• EXERCISE: Return each line in the rows below that contains the string "kern". Case counts.

(Stored entries)
^^^^^^^^
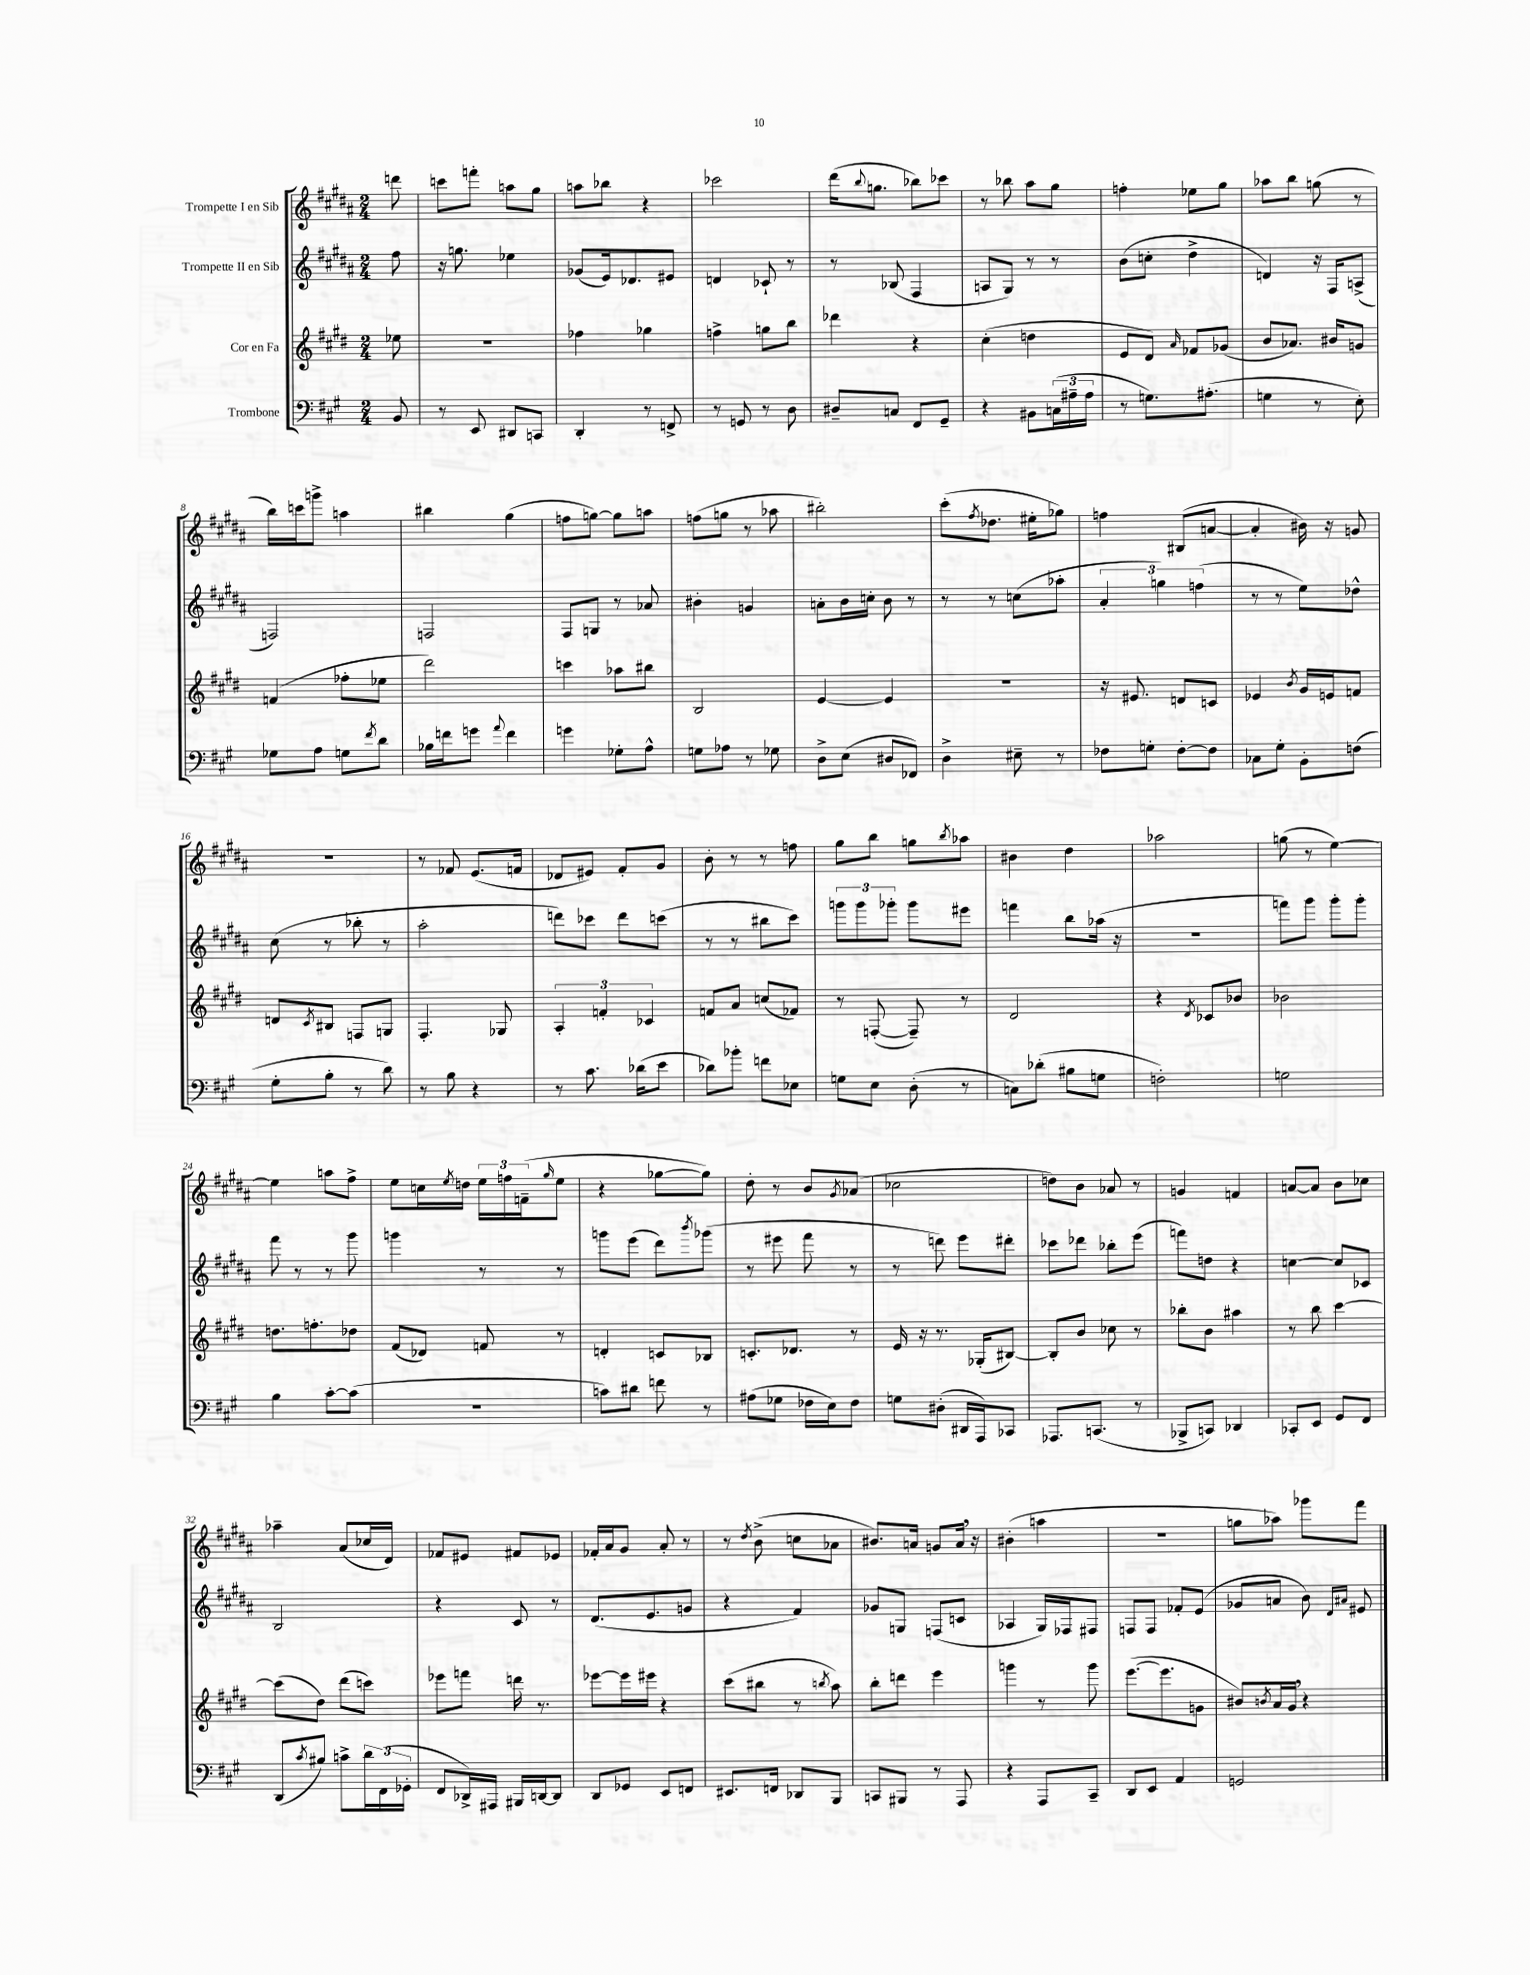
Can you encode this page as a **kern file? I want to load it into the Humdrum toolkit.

**kern	**kern	**kern	**kern
*staff4	*staff3	*staff2	*staff1
*clefF4	*clefG2	*clefG2	*clefG2
*k[f#c#g#]	*k[f#c#g#d#]	*k[f#c#g#d#a#]	*k[f#c#g#d#a#]
*M2/4	*M2/4	*M2/4	*M2/4
8BB/	8ee-\	8ff#\	8ddd\
=	=	=	=
8r	2r	16r	8ccc\L
.	.	8.gg\	.
8EE/	.	.	8fff'\J
8DD#/L	.	4ee-\	8aa\L
8CC/J	.	.	8gg#\J
=	=	=	=
4DD'/	4ff-\	(8g-/L	8aa\L
.	.	16e/k)	8bb-\J
.	.	8.d-/	.
8r	4gg-\	.	4r
8FF^/	.	8e#/J	.
=	=	=	=
8r	4ff^\	4d/	2ccc-\
8GG/	.	.	.
8r	8gg\L	8c-`/	.
8D\	8bb\J	8r	.
=	=	=	=
8D#~/L	4ddd-\	8r	(16ddd#\LK
.	.	.	8qqbb/
.	.	.	8.gg\J
8C/J	.	(8B-/	.
8FF#/L	4r	4F#/	8bb-\L)
8GG#~/J	.	.	8ccc-\J
=	=	=	=
4r	(4cc#'\	8A/L	8r
.	.	8G#/J)	8bb-\
8BB#\L	4dd\	8r	8aa#\L
(24C\L	.	8r	8gg#\J
24A#~\	.	.	.
24A#\JJ	.	.	.
=	=	=	=
8r	8e/L	(8b\L	4ff'\
8.G\L)	8d#/J)	8cc'\J	.
.	16qqa/	.	.
.	8f-/L	4dd#^\	8ee-\L
(8.A#'\J	.	.	.
.	(8g-/J	.	8gg#\J
=	=	=	=
4G\	8b/L	4d/)	8aa-\L
.	8.a-/J)	.	8bb\J
8r	.	16r	(8gg\
.	16b#/LK	16F#/LK	.
8E'\)	8g/J	(8A^/J	8r
=	=	=	=
8G-\L	(4f/	2F/)	16bb\LL)
.	.	.	16ccc\J
8A\J	.	.	8ggg^\J
8G\L	8ff-'\L	.	4aa\
8qf#/	.	.	.
8d\J	8ee-\J	.	.
=	=	=	=
16B-\LL	2ddd#\)	2F/	4bb#\
16f\J	.	.	.
8g\J	.	.	.
8qqa/	.	.	.
4f\	.	.	(4gg#\
=	=	=	=
4g\	4ccc\	8F#/L	8ff\L
.	.	8G/J	[8gg\J)
8G-'\L	8aa-\L	8r	8gg\]L
8A^^\J	8bb#\J	8a-/	8aa\J
=	=	=	=
8G\L	2B/	4b#'\	(8ff\L
8A-\J	.	.	8gg\J
8r	.	4g/	8r
8G-\	.	.	8aa-\
=	=	=	=
8D^\L	[4e/	8a'\L	2bb#'\)
(8E\J	.	16b\L	.
.	.	16cc'\JJ	.
8D#/L	4e/]	8b\	.
8FF-/J)	.	8r	.
=	=	=	=
4D^\	2r	8r	(8ccc#'\L
.	.	.	8qff#/
.	.	8r	8.dd-\J
8E#~\	.	(8cc\L	.
.	.	.	16ee#'\LK
8r	.	8aa-'\J	8gg-\J)
=	=	=	=
8F-\L	16r	6a#'/	4ff\
.	8.e#/	.	.
8G'\J	.	.	.
.	.	6gg\)	.
[8F-'\L	8d/L	.	(8B#/L
.	.	(6ff\	.
8F-\]J	8c/J	.	[8a/J
=	=	=	=
8C-\L	4e-/	8r	4a'/]
8G#'\J	.	8r	.
.	8qb/	.	.
8BB'\L	16g#/LL	8ee\L)	16b#\)
.	16e/J	.	16r
(8F\J	8f/J	8dd-^^\J	8g/
=	=	=	=
8G#'\L	8d/L	(8cc#\	2r
.	8qc#/	.	.
8B'\J	8B#/J	8r	.
8r	8F/L	8bb-'\	.
8d\)	8G/J	8r	.
=	=	=	=
8r	4.F#'/	2aa#'\	8r
8B\	.	.	8f-/
4r	.	.	(8.e/L
.	8G-/	.	.
.	.	.	16f/Jk
=	=	=	=
8r	6A'/	8ddd\L)	8d-/L
8.c#\	.	8ccc-\J	8e#/J)
.	6f'/	.	.
.	.	8ddd\L	8f#'/L
(16d-\LK	.	.	.
.	6c-/	.	.
8e\J	.	(8ccc\J	8g#/J
=	=	=	=
8d-\L)	8f/L	8r	8b'\
8b-'\J	8a/J	8r	8r
8f\L	(8cc/L	8bb#\L	8r
8E-\J	8f-/J)	8ccc#\J)	8ff\
=	=	=	=
8G\L	8r	12ggg\L	8gg#\L
.	.	12ggg\	.
8E\J	([8F'/	.	8bb\J
.	.	12ggg-'\J	.
(8D'\	8F~/])	8ggg-\L	8gg\L
.	.	.	8qbb/
8r	8r	8eee#\J	8aa-\J
=	=	=	=
8C\L)	2d#/	4fff\	4b#\
(8d-'\J	.	.	.
8B#\L	.	8bb\L	4dd#\
8G\J	.	(16aa-\Jk	.
.	.	16r	.
=	=	=	=
2F'\)	4r	2r	2aa-\
.	8qd#/	.	.
.	8c-/L	.	.
.	8b-/J	.	.
=	=	=	=
2G\	2b-\	8fff\L)	(8gg\
.	.	8ggg#\J	8r
.	.	8ggg#'\L	[4ee\)
.	.	8ggg#'\J	.
=	=	=	=
4B\	8.dd\L	8fff#\	4ee\]
.	.	8r	.
.	8.ff'\	.	.
[8c#'\L	.	8r	8aa\L
(8c#\]J	8dd-\J	8ggg#\	8ff#^\J
=	=	=	=
2r	(8f#/L	4ggg\	8ee\L
.	8d-/J)	.	16cc\L
.	.	.	8qee/
.	.	.	16dd\JJ
.	8f/	8r	24ee\LL
.	.	.	24ff\
.	.	.	(24f~\J
.	.	.	16qqgg#/
.	8r	8r	8ee\J
=	=	=	=
8c\L)	4d'/	8ggg\L	4r
8d#\J	.	(8eee\J	.
8f\	8c/L	8ddd#\L)	[8gg-\L
.	.	8qbbb/	.
8r	8B-/J	(8ggg-\J	8gg-\]J)
=	=	=	=
(8A#\L	8.c'/L	8r	8dd#'\
8G-\J	.	8eee#\	8r
.	8.d-/J	.	.
16F-\LL	.	8fff#\	8b/L
16E\J)	.	.	.
.	.	.	8qg#/
8F-\J	8r	8r	(8a-/J
=	=	=	=
8G\L	16e/	8r	2cc-\
.	16r	.	.
(8D#'\J	8.r	8ddd\)	.
16DD#/LL	.	8eee\L	.
16AAA/J)	(16G-'/LK	.	.
8CC-/J	[8B#/J)	8ddd#'\J	.
=	=	=	=
8.AAA-/L	8B#'/]L	8ccc-\L	8dd\L)
.	8b/J	8ddd-\J	8b\J
(8.CC/J	.	.	.
.	8cc-\	8bb-'\L	8a-/
8r	8r	(8eee\J	8r
=	=	=	=
8BBB-^/L	8bb-'\L	8fff\L)	4g/
8CC/J)	8b\J	8dd\J	.
4DD-/	4aa#\	4r	4f/
=	=	=	=
8CC-'/L	8r	[4cc\	[8a/L
8EE/J	8bb\	.	8a/]J
8GG#/L	[4ccc#\	8cc/]L	8b\L
8FF#/J	.	8c-/J	8cc-\J
=	=	=	=
(8DD/L	(8ccc#\]L	2B/	4aa-~\
8qc#/	.	.	.
8B#/J)	8dd#\J)	.	.
8c^\L	(8ddd#\L	.	(8a#/L
24d\L	8ccc\J)	.	16cc-/L
(24FF#\	.	.	.
.	.	.	16d#/JJ)
24GG-'\JJ	.	.	.
=	=	=	=
8FF#/L	8eee-\L	4r	8f-/L
16DD-^/L)	8fff\J	.	8e#/J
16AAA#/JJ	.	.	.
16BBB#/LL	16ddd\	8c#/	8f#/L
[16DD/J	8.r	.	.
8DD/]J	.	8r	8e-/J
=	=	=	=
8DD/L	[8eee-\L	(8.d#/L	16f-'/LL
.	.	.	16a#/J
8GG-/J	16eee-\]L	.	8g#/J
.	16eee#\JJ	8.e/	.
8EE/L	4r	.	8a#'/
8FF/J	.	8g/J	8r
=	=	=	=
8.EE#/L	(8ccc#\L	4r	8r
.	.	.	8qdd#/
.	8bb#\J	.	(8b^\
16FF/Jk	.	.	.
8DD-/L	8r	4f#/)	8cc\L
.	8qbb/	.	.
8BBB/J	8aa\)	.	8a-\J
=	=	=	=
8CC/L	8bb'\L	8g-/L	8.b#/L)
8BBB#/J	8ddd\J	8G/J	.
.	.	.	16a/Jk
8r	4eee\	(8F/L	8g/L
8AAA/	.	8c/J	16a/Jk
.	.	.	16r
=	=	=	=
4r	4ggg\	4A-/	(4b#'\
8AAA/L	8r	16G#/LL)	4aa\
.	.	16F-/J	.
8CC#~/J	8ggg\	8F#/J	.
=	=	=	=
8DD/L	([8.eee\L	8F/L	2r
8EE/J	.	8F/J	.
.	8.eee\]	.	.
4AA/	.	8f-'/L	.
.	8g\J	(8e/J	.
=	=	=	=
2GG/	8b#/L)	8g-/L	8gg\L
.	8qb/	.	.
.	16a/L	8a/J	8aa-\J)
.	16g#/JJ	.	.
.	4r	8b\)	8ggg-\L
.	.	16qqd#/LL	.
.	.	16qqa#/JJ	.
.	.	8e#/	8fff#\J
==	==	==	==
*-	*-	*-	*-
^^^^^^^^
• CORRECT RESPONSE:
Can you encode this page as a **kern file? I want to load it into the Humdrum toolkit.
**kern	**kern	**kern	**kern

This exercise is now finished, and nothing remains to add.